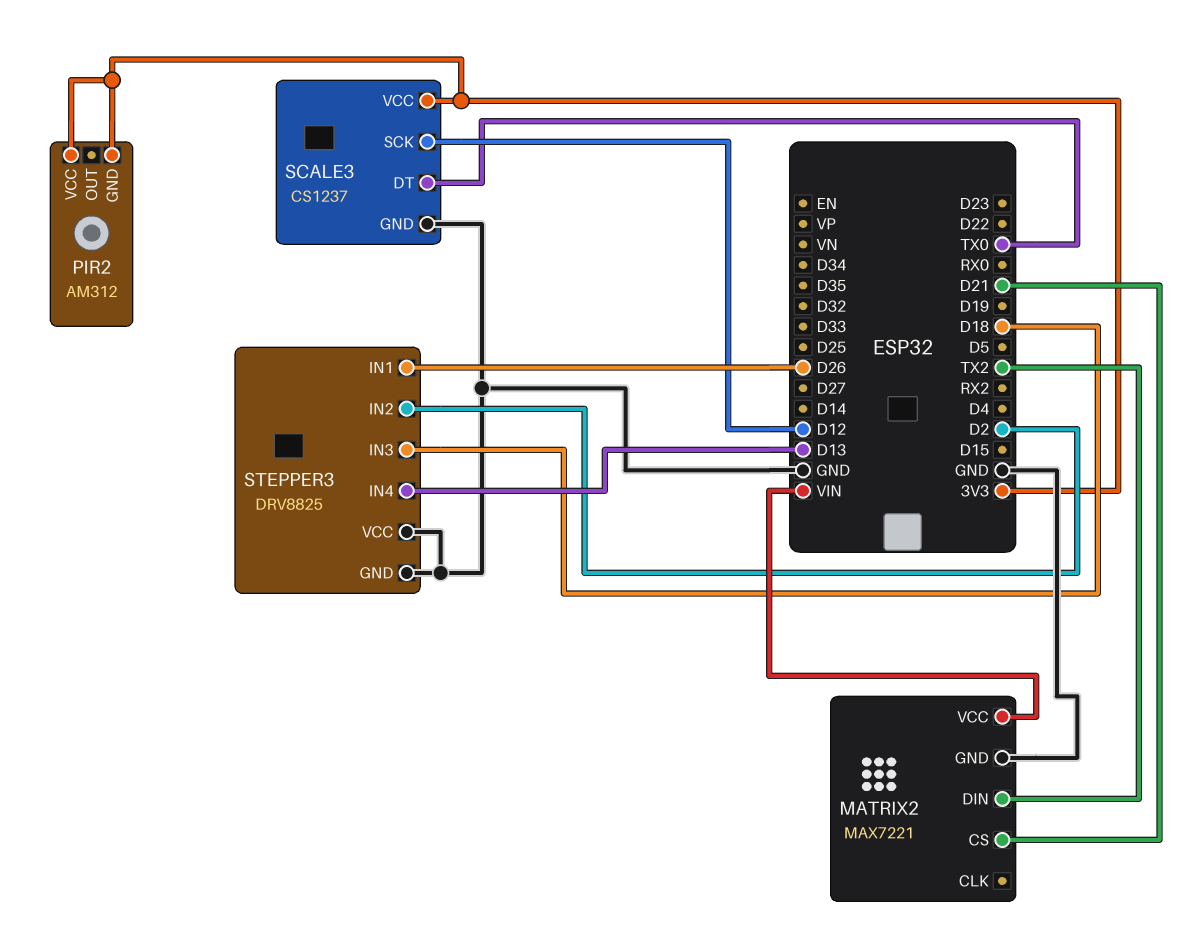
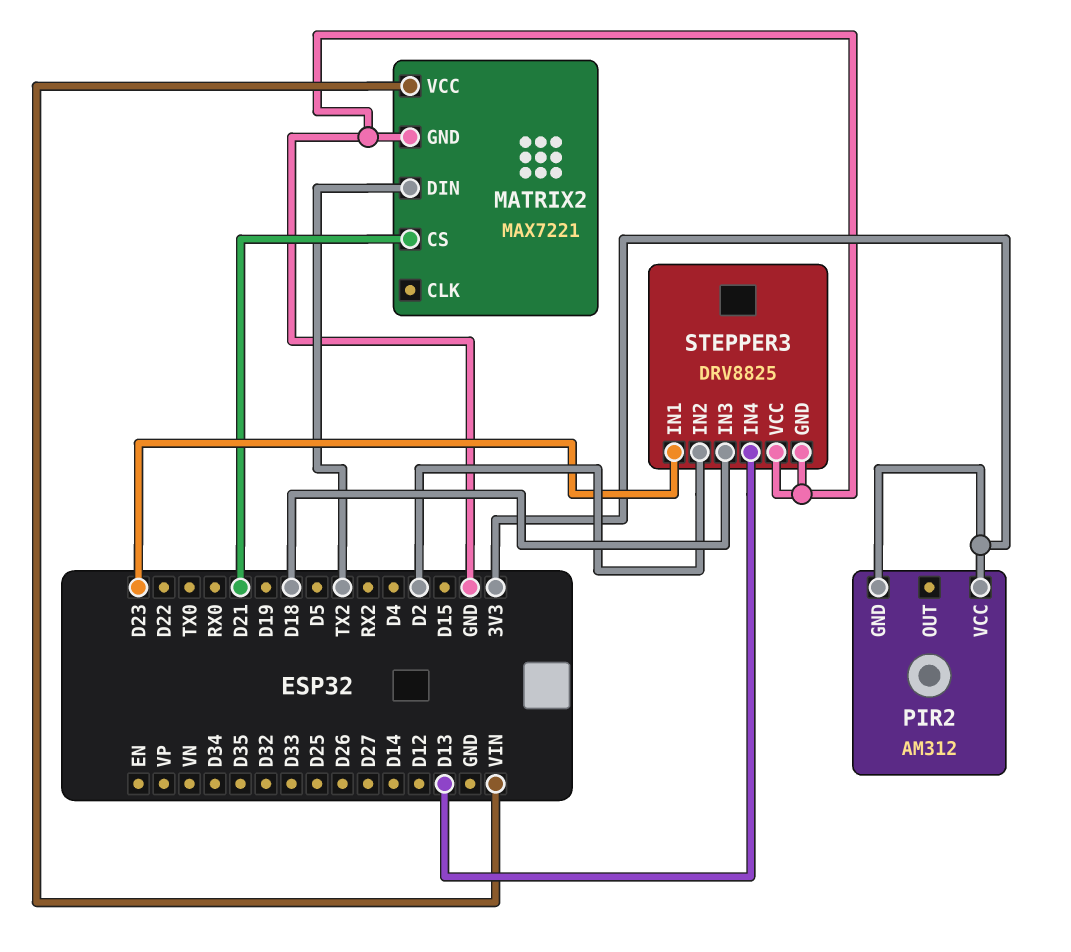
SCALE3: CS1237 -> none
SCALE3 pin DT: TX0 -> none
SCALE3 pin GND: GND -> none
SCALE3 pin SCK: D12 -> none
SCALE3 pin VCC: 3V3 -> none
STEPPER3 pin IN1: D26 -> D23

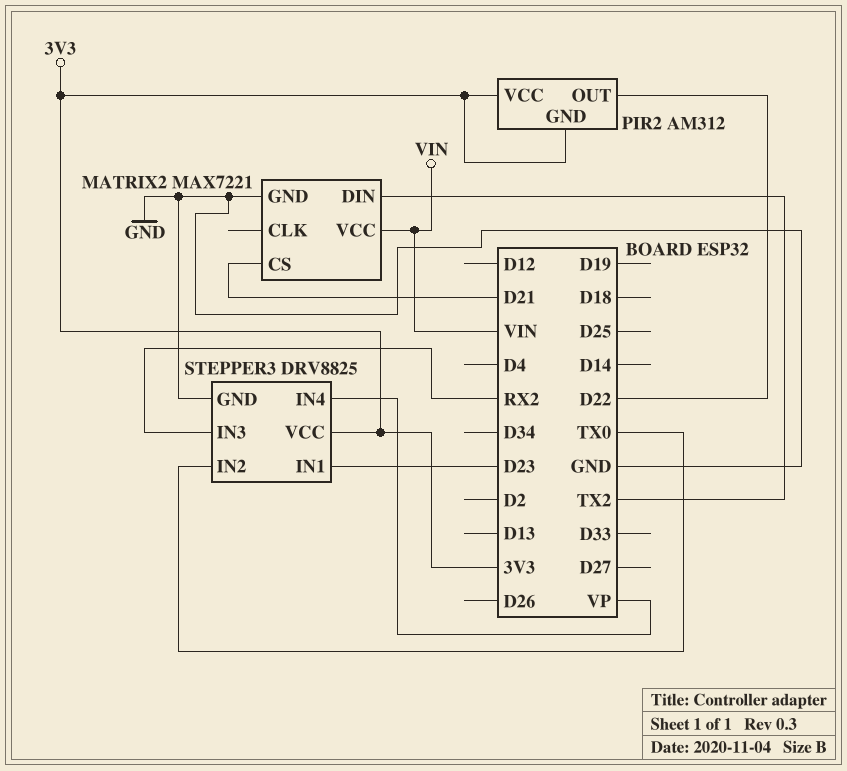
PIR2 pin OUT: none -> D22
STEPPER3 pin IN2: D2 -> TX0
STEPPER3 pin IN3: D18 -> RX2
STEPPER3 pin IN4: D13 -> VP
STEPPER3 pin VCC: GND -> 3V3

• **Work required**:
Only the lines from the one containing "STEPPER3 pin IN2: D2 -> TX0" through the last line above belong in your answer. Retype them exactly.

• **Output for this exercise**:
STEPPER3 pin IN2: D2 -> TX0
STEPPER3 pin IN3: D18 -> RX2
STEPPER3 pin IN4: D13 -> VP
STEPPER3 pin VCC: GND -> 3V3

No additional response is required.